• **Task to carry out**
Line by line, please look for the word "VBAT" in the following records, then copy each line you find it in.

• **Dataset**
====
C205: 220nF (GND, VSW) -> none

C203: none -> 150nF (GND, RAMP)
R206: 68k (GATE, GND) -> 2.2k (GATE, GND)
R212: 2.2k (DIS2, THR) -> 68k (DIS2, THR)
====
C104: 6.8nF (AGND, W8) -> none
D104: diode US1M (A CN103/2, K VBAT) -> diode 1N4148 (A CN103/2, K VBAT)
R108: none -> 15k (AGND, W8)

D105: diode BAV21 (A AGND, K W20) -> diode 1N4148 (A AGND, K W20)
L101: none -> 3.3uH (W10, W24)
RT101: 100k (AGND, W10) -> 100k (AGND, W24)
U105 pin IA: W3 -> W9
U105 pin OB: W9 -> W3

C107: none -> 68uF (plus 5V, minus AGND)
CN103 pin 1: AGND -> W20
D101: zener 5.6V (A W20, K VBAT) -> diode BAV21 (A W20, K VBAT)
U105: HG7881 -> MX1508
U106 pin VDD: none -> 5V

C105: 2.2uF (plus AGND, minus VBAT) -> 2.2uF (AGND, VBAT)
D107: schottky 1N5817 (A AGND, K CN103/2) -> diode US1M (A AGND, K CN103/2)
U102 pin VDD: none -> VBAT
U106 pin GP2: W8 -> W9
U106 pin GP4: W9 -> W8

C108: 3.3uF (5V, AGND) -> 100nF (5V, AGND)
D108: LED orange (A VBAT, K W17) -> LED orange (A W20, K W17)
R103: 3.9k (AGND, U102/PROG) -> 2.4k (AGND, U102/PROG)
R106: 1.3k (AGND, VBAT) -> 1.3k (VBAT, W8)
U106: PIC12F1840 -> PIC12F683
====
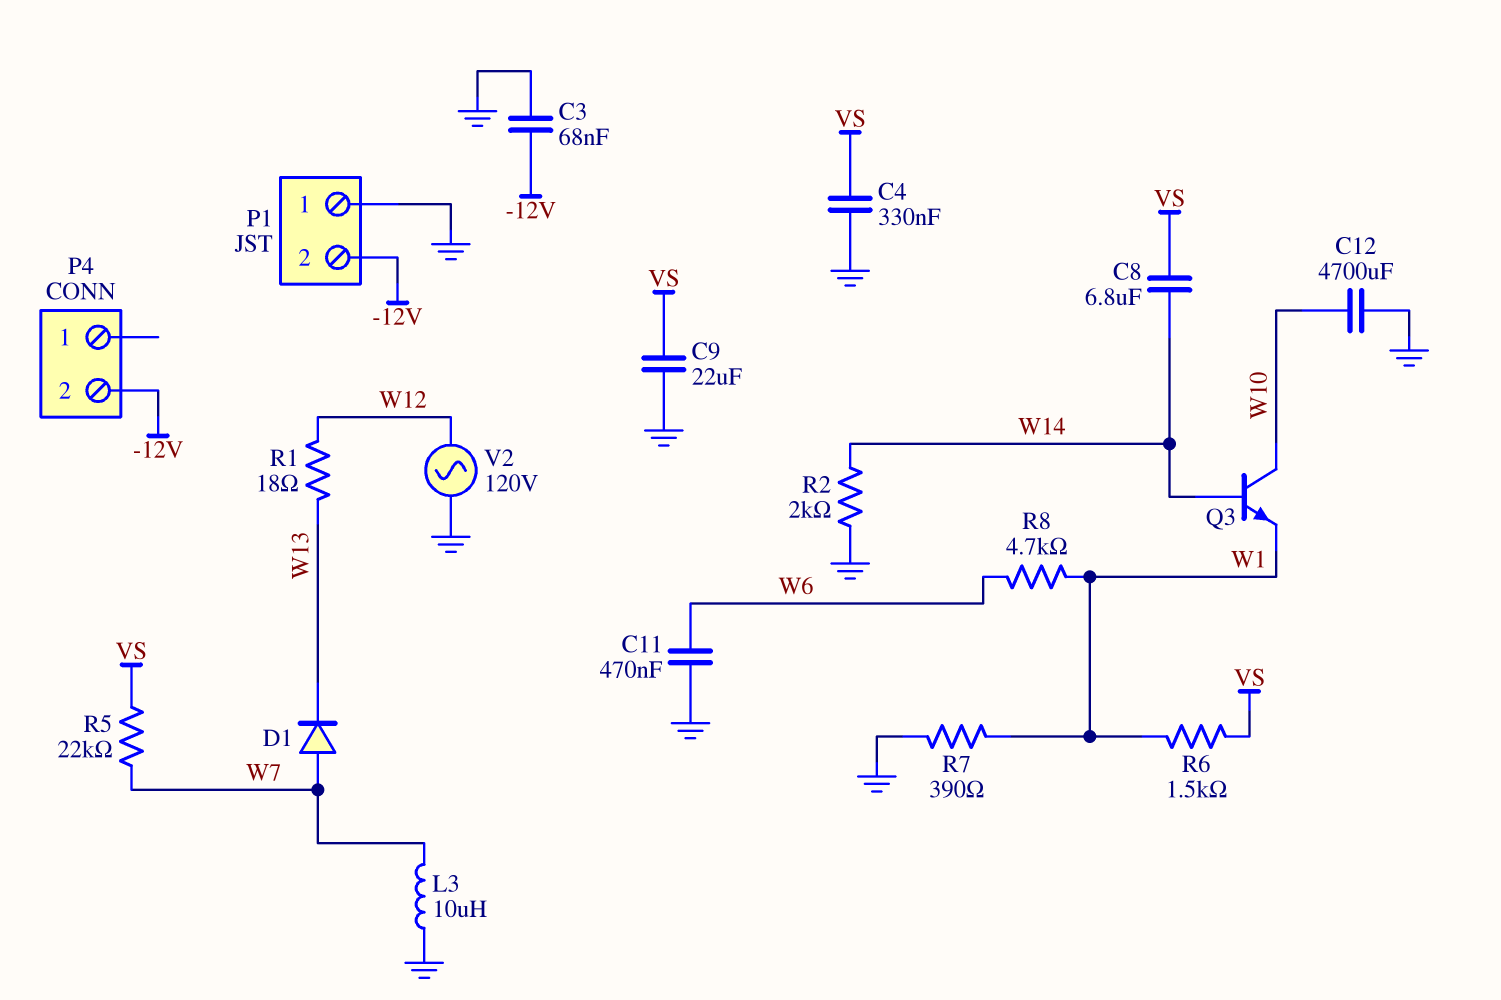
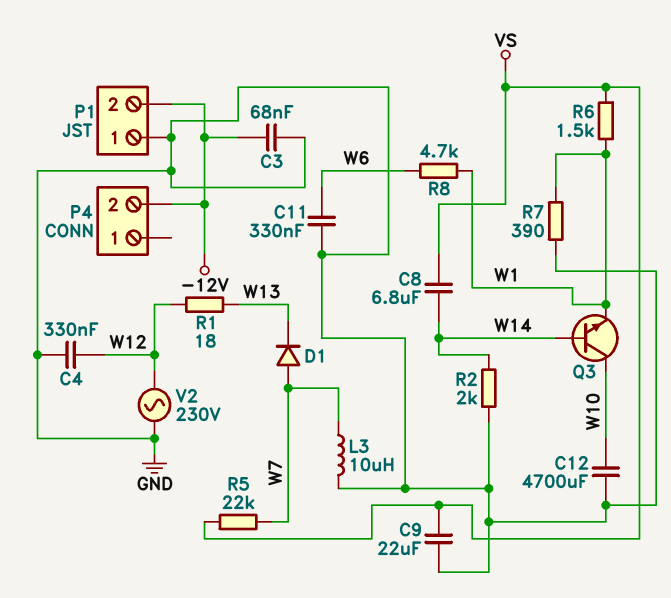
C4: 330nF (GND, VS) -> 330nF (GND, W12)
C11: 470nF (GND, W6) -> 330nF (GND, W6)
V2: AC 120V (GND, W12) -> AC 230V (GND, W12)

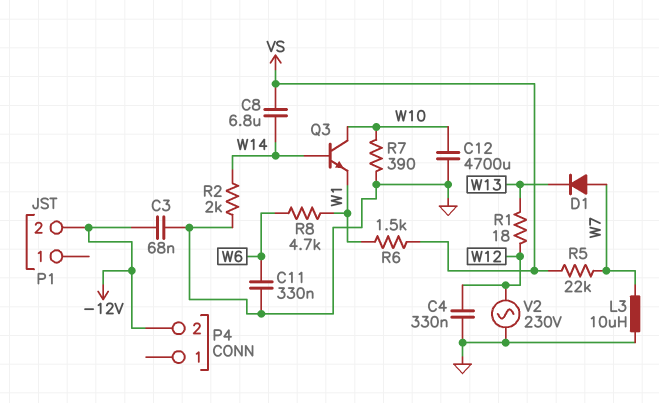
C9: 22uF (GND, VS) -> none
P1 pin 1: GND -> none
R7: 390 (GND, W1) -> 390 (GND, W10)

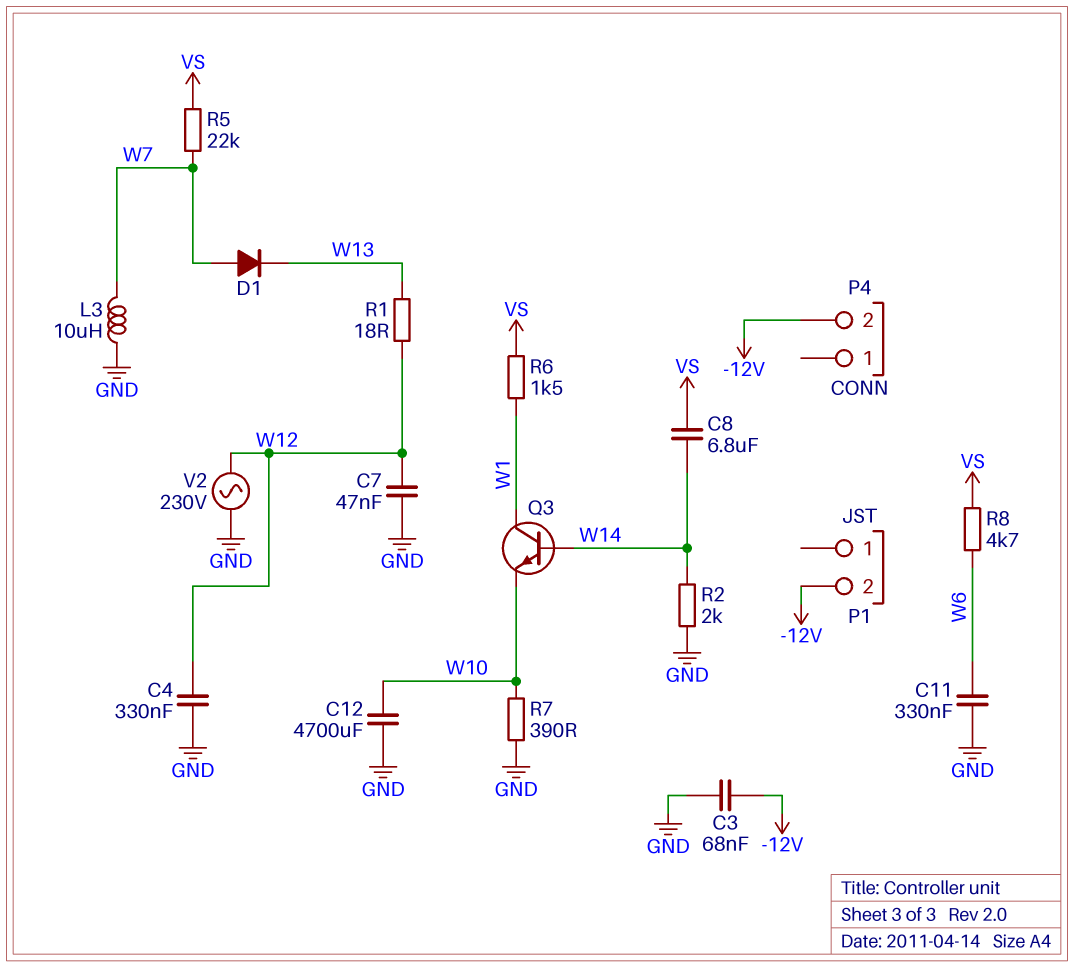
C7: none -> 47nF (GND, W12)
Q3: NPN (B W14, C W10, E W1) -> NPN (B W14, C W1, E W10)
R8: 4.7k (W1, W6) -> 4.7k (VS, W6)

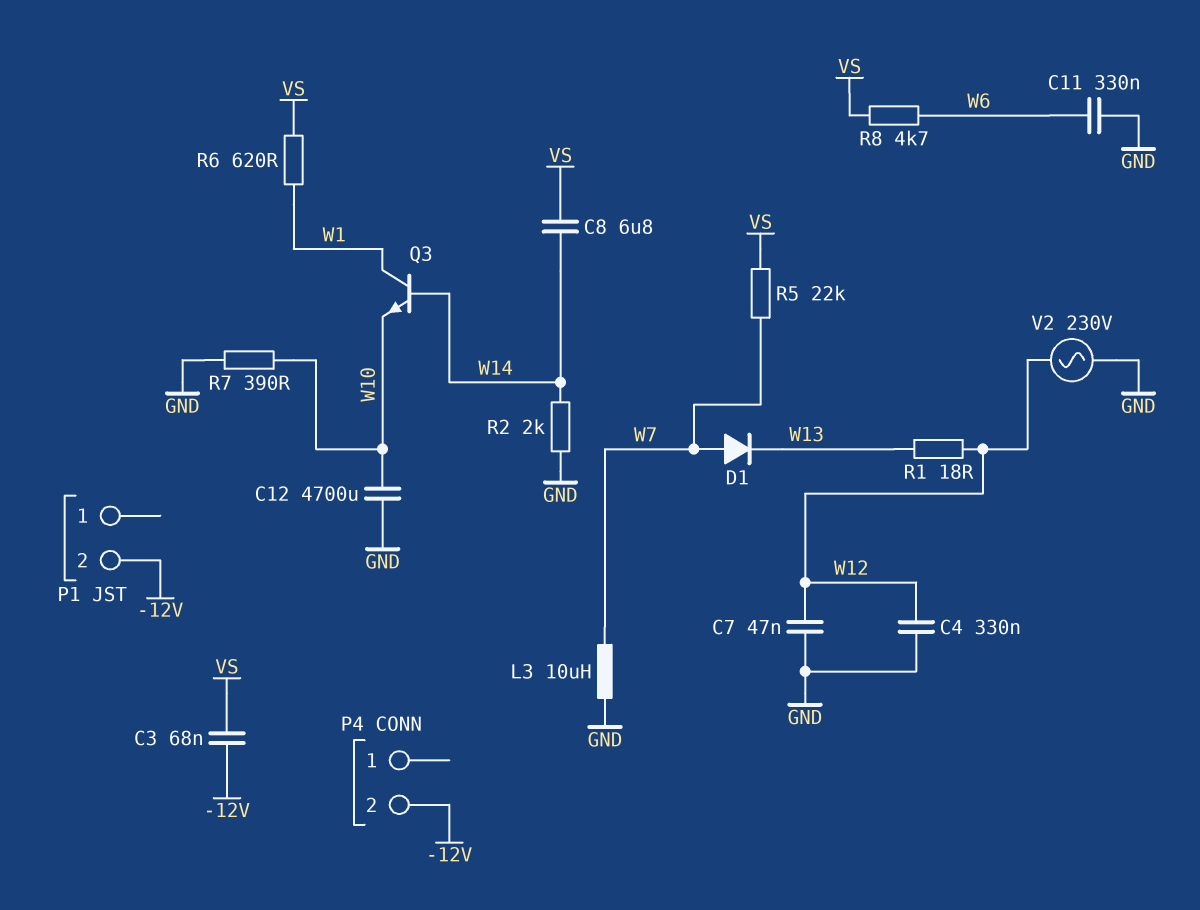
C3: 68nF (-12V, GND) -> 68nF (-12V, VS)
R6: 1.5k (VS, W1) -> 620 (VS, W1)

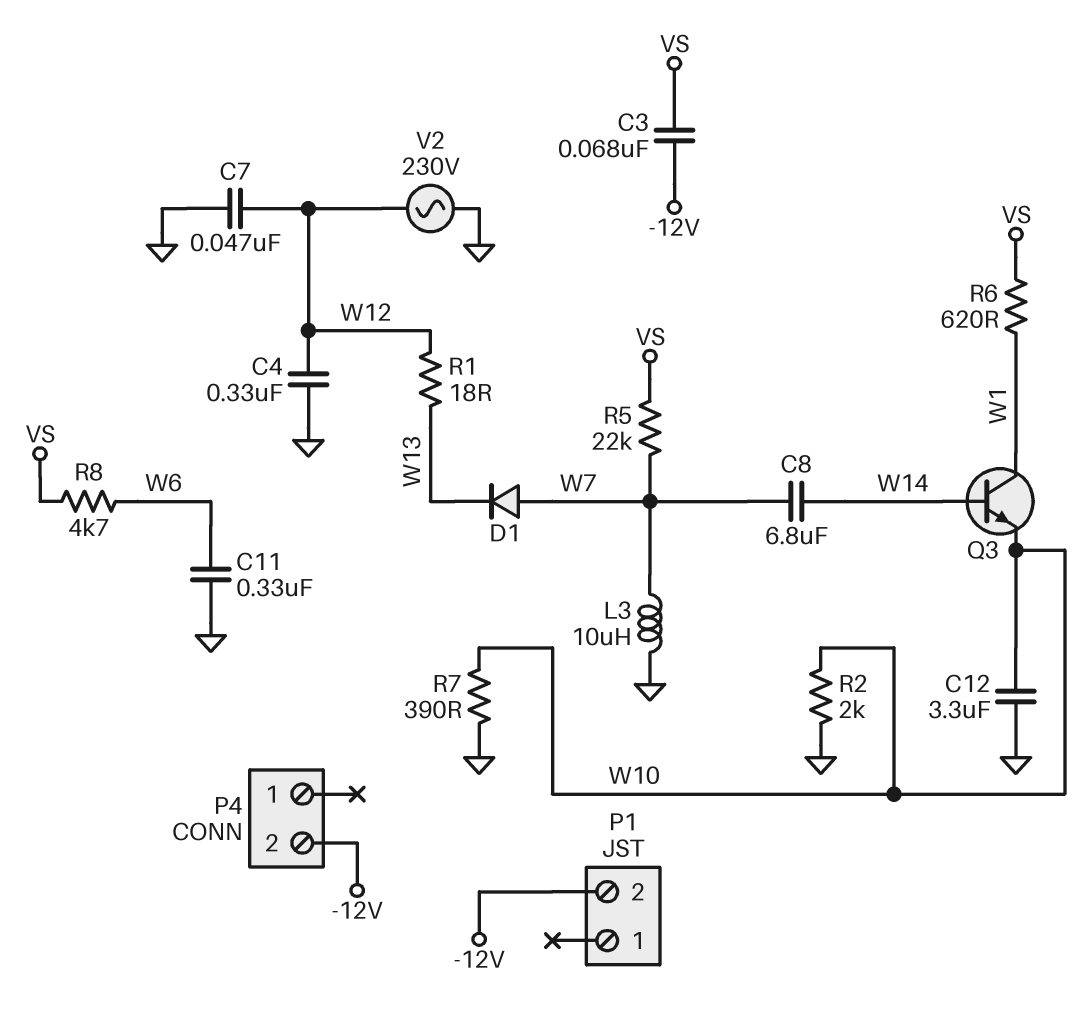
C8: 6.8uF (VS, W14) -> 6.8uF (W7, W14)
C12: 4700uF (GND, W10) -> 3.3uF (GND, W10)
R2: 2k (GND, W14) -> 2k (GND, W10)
====
• **Response box**
D104: diode US1M (A CN103/2, K VBAT) -> diode 1N4148 (A CN103/2, K VBAT)
D101: zener 5.6V (A W20, K VBAT) -> diode BAV21 (A W20, K VBAT)
C105: 2.2uF (plus AGND, minus VBAT) -> 2.2uF (AGND, VBAT)
U102 pin VDD: none -> VBAT
D108: LED orange (A VBAT, K W17) -> LED orange (A W20, K W17)
R106: 1.3k (AGND, VBAT) -> 1.3k (VBAT, W8)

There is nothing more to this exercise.